» WORK INSTRUCTION
Write out, unchanged, the lines from the one holding "(433, 310) = (285, 523): blue spoon -> none" to the close of the listing. Both the first and last lines belong in it.

» INPUT MATERIAL
____

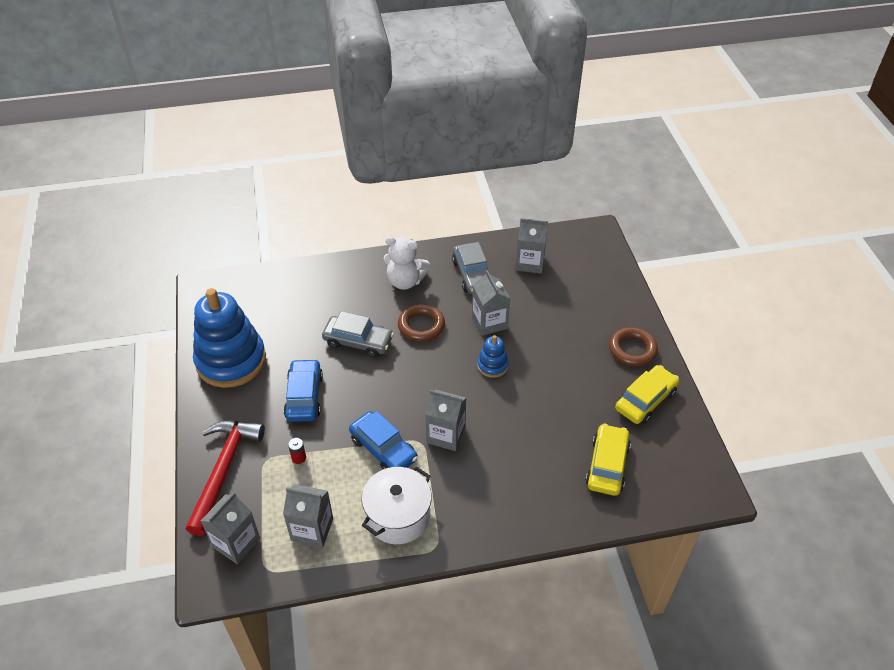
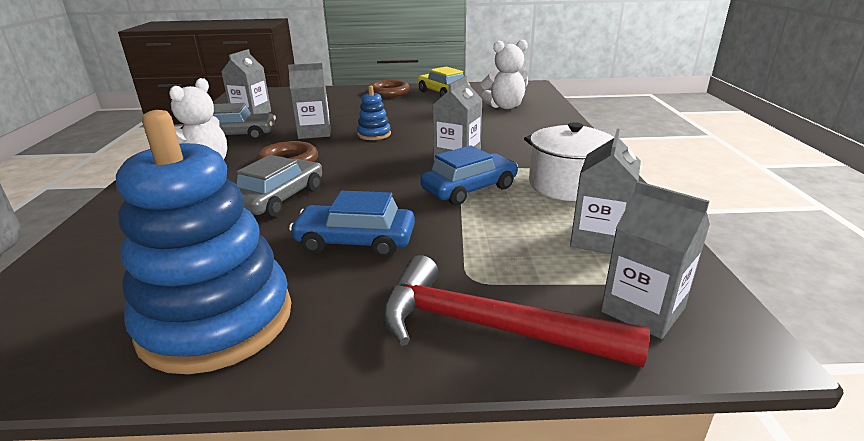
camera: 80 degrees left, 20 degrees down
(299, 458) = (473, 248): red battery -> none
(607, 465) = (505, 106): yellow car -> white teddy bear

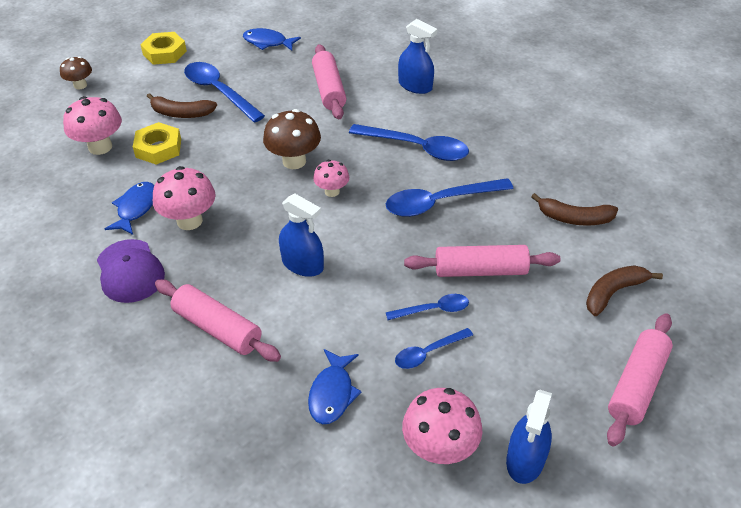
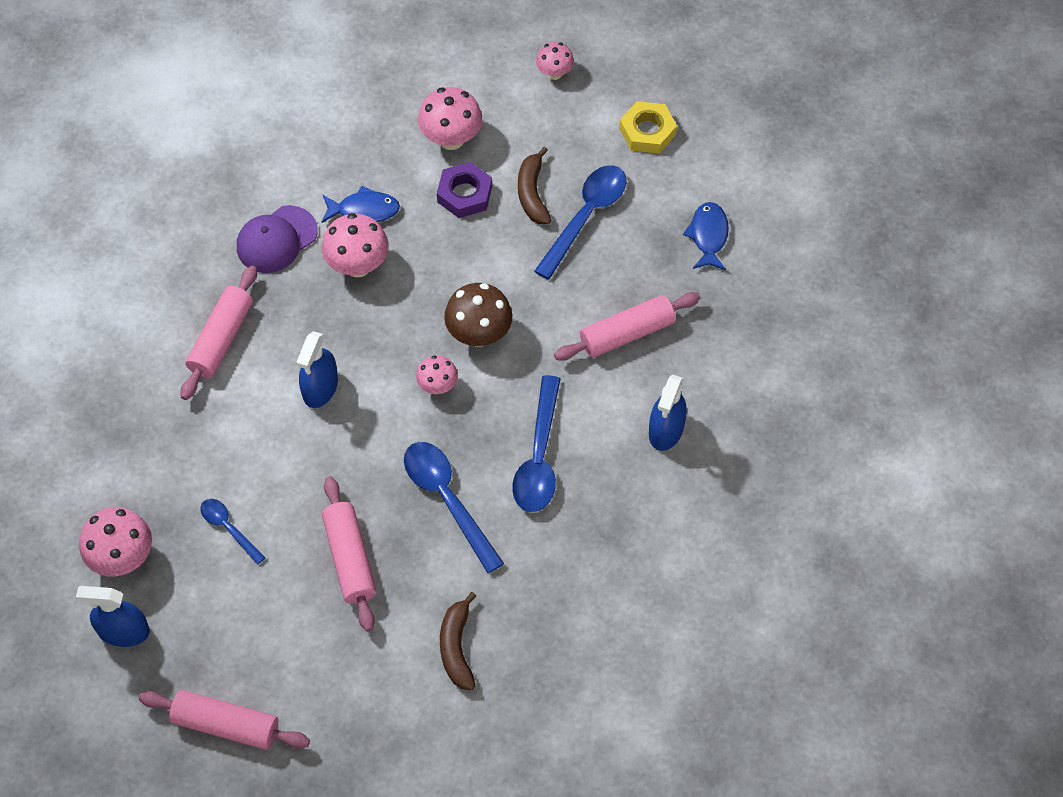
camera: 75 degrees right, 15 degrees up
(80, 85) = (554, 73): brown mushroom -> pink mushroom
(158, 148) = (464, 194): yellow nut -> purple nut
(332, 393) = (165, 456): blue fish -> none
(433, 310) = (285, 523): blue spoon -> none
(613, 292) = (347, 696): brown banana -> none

____

» RESULT
(433, 310) = (285, 523): blue spoon -> none
(613, 292) = (347, 696): brown banana -> none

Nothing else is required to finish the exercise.